= Beginning of Section =

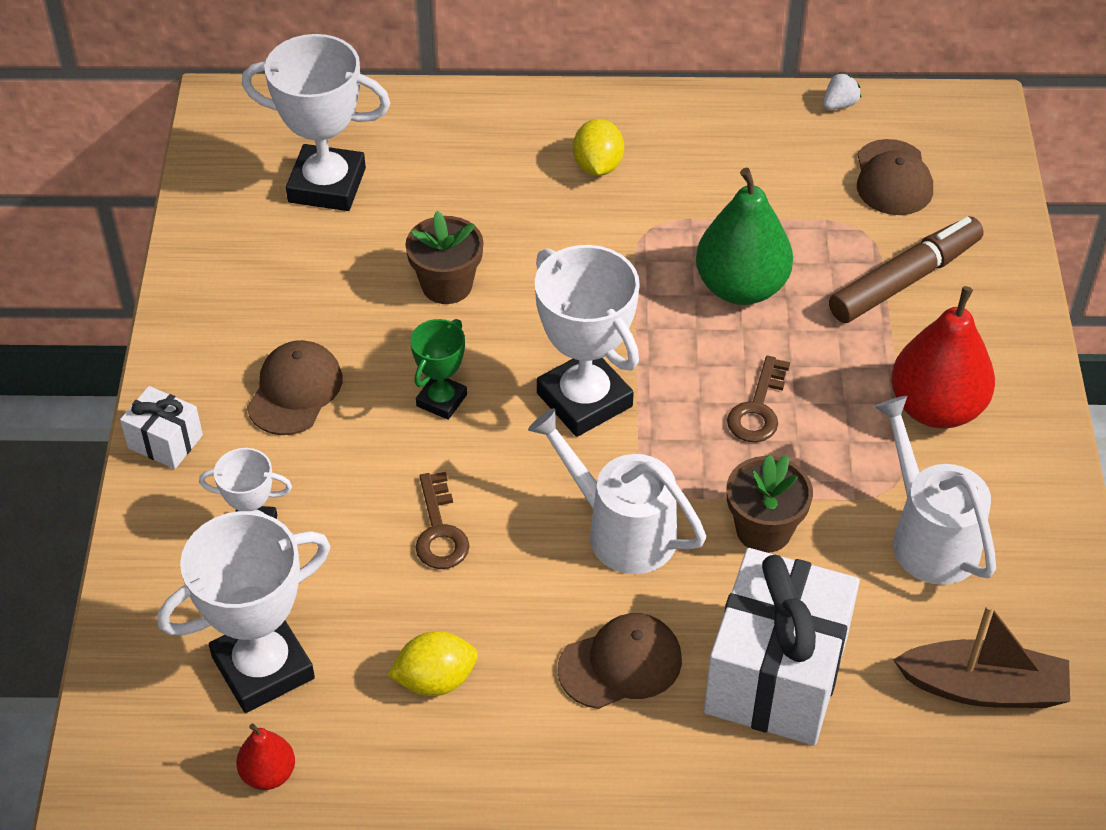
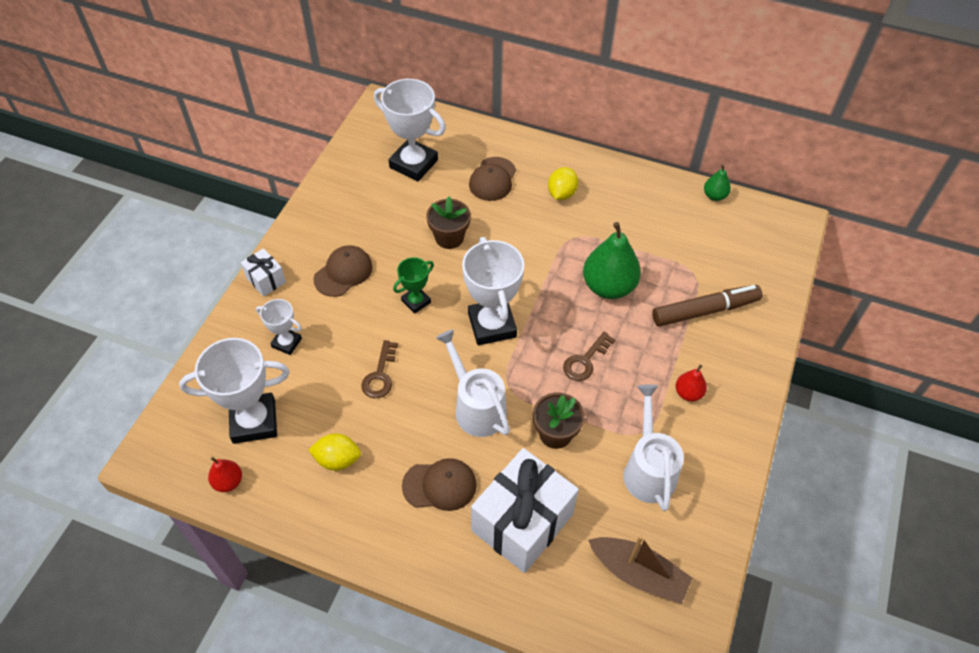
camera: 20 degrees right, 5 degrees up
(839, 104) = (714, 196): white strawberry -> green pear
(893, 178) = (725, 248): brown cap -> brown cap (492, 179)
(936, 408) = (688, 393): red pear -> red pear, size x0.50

= End of Section =
= Beginning of Section =

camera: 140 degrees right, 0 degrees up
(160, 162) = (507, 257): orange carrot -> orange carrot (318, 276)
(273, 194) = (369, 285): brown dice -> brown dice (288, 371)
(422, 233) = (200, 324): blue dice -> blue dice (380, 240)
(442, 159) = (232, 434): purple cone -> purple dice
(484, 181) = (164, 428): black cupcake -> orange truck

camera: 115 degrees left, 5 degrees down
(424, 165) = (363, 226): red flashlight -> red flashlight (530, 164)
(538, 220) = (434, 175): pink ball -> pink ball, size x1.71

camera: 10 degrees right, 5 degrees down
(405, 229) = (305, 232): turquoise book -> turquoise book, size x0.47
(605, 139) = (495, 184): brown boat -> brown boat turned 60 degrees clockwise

= End of Section =
= Beginning of Section =

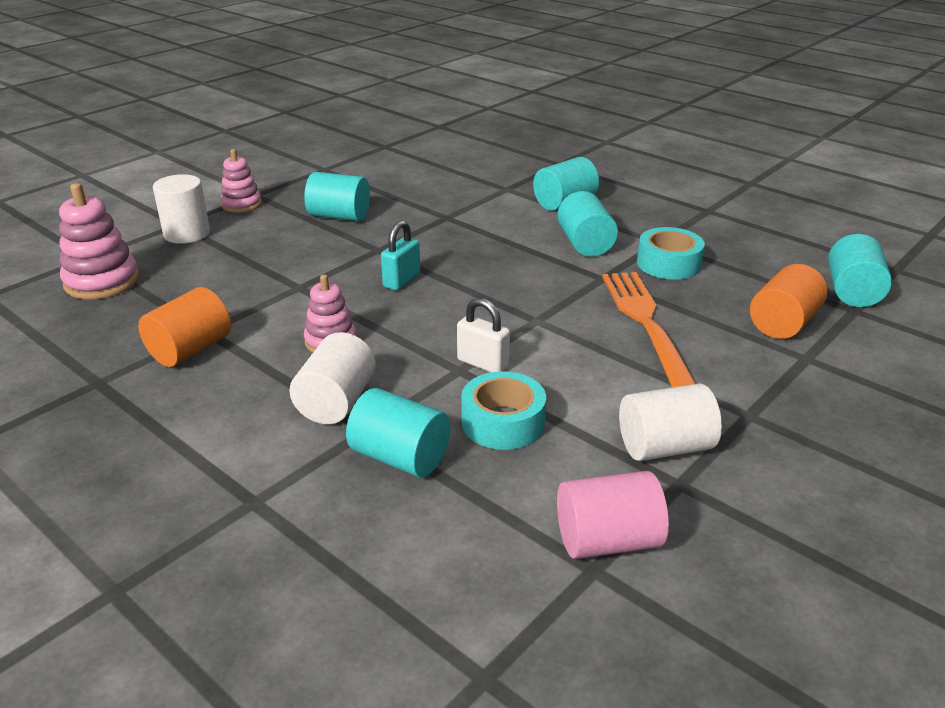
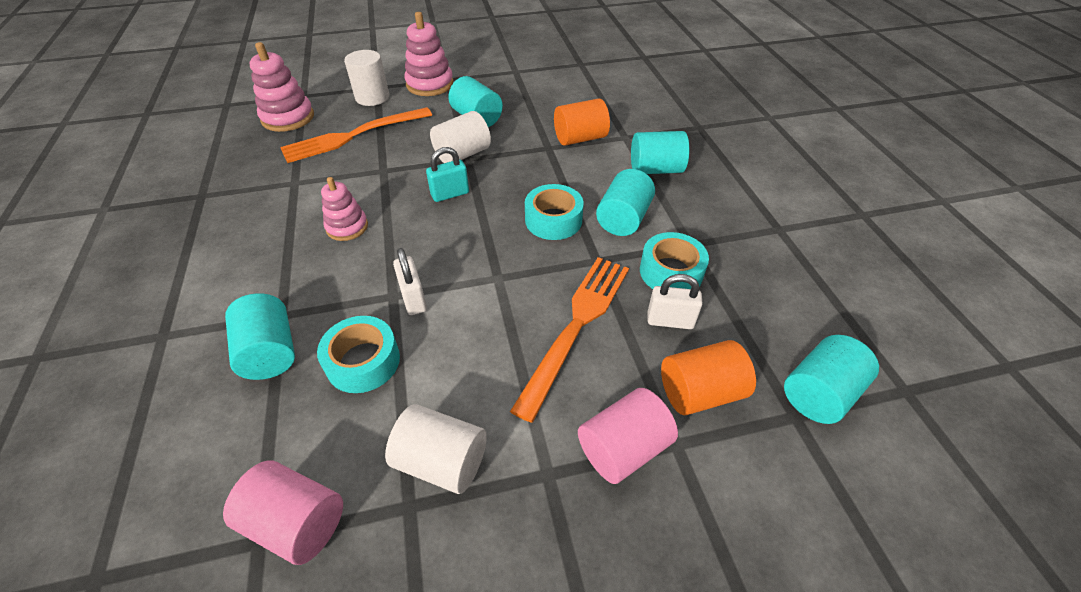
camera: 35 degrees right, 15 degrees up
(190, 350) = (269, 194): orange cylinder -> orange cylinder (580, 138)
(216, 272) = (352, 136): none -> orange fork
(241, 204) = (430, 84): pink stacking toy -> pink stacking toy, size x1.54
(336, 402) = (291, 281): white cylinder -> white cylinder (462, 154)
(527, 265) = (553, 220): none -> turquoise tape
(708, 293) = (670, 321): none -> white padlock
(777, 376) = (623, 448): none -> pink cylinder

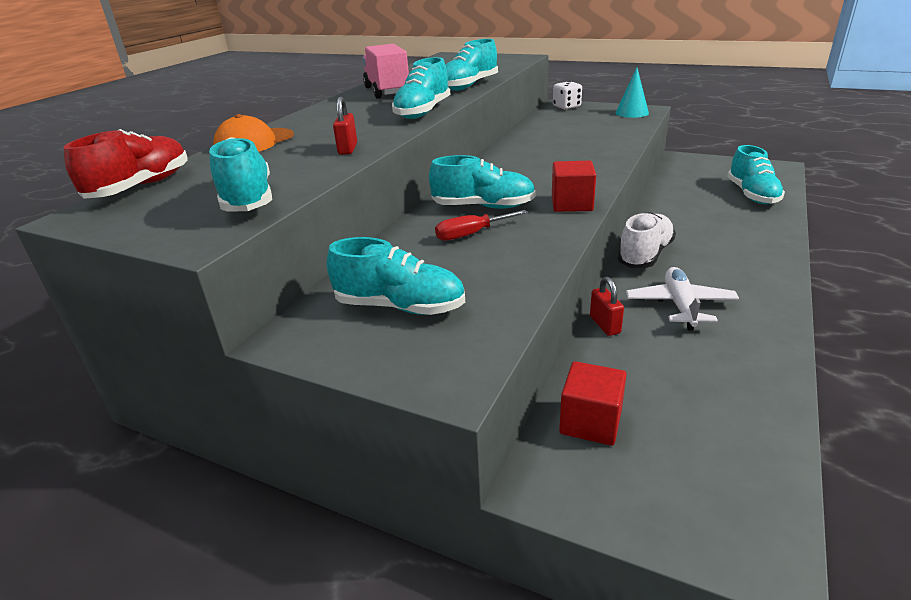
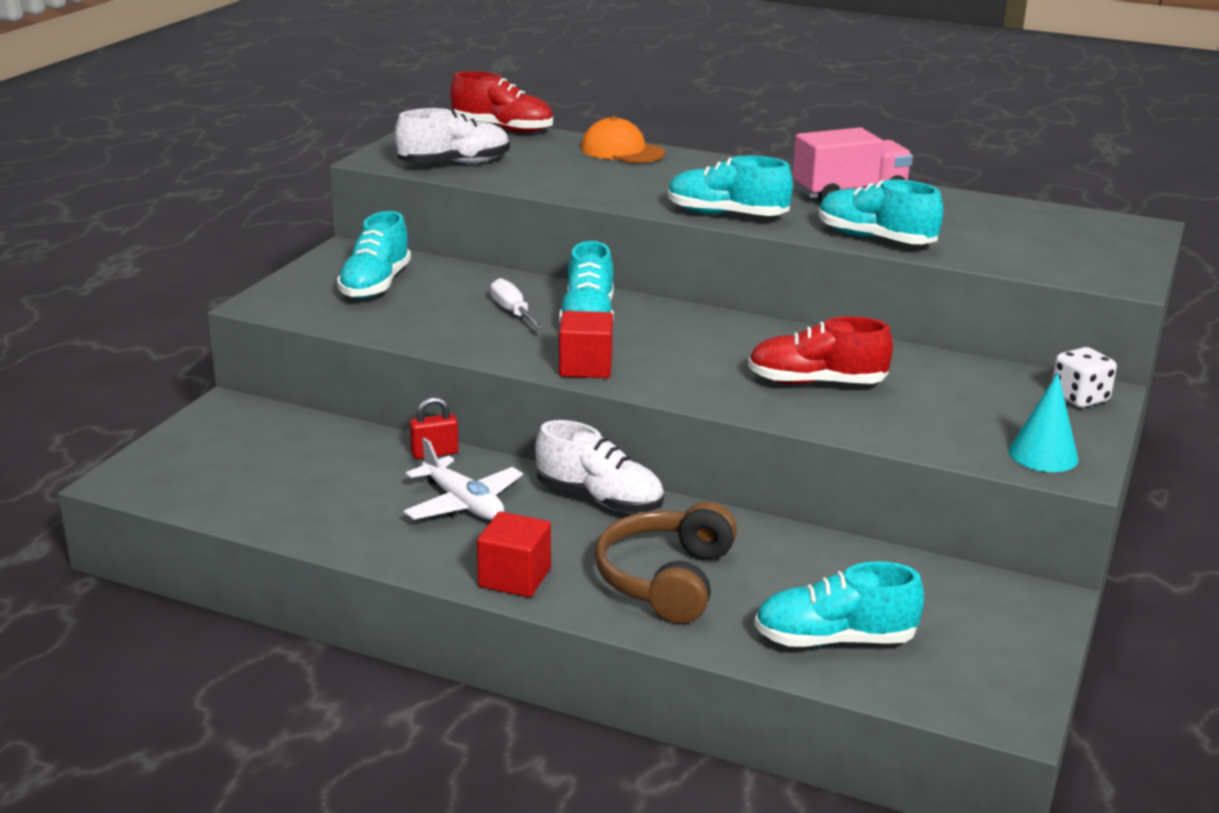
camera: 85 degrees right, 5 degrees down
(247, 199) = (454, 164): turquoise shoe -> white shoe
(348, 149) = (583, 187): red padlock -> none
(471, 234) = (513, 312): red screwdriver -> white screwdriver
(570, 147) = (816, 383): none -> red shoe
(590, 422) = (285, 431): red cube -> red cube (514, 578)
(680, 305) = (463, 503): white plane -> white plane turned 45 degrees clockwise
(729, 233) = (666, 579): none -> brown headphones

= End of Section =

### Work to be completed:
The stretch of entries above that starts with the line containing "camera: 20 degrees right, 5 degrees up" and goes on through the line containing "(936, 408) = (688, 393): red" is to be transcribed exactly, and no other line is to be transcribed.

### Task answer:
camera: 20 degrees right, 5 degrees up
(839, 104) = (714, 196): white strawberry -> green pear
(893, 178) = (725, 248): brown cap -> brown cap (492, 179)
(936, 408) = (688, 393): red pear -> red pear, size x0.50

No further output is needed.